*INPUT DATA*.
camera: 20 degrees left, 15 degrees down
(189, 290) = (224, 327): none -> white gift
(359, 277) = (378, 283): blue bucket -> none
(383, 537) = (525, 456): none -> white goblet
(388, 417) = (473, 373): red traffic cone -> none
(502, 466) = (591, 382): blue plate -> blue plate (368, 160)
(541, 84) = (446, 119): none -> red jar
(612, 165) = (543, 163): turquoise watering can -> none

*TASK REQUIREMENTS*. From the first line of the listing above to the line with "(388, 417) = (473, 373): red", please transcribe each line exactly, both ends included, and nothing beyond that.

*ANSWER FOR THIS EXERCISE*.
camera: 20 degrees left, 15 degrees down
(189, 290) = (224, 327): none -> white gift
(359, 277) = (378, 283): blue bucket -> none
(383, 537) = (525, 456): none -> white goblet
(388, 417) = (473, 373): red traffic cone -> none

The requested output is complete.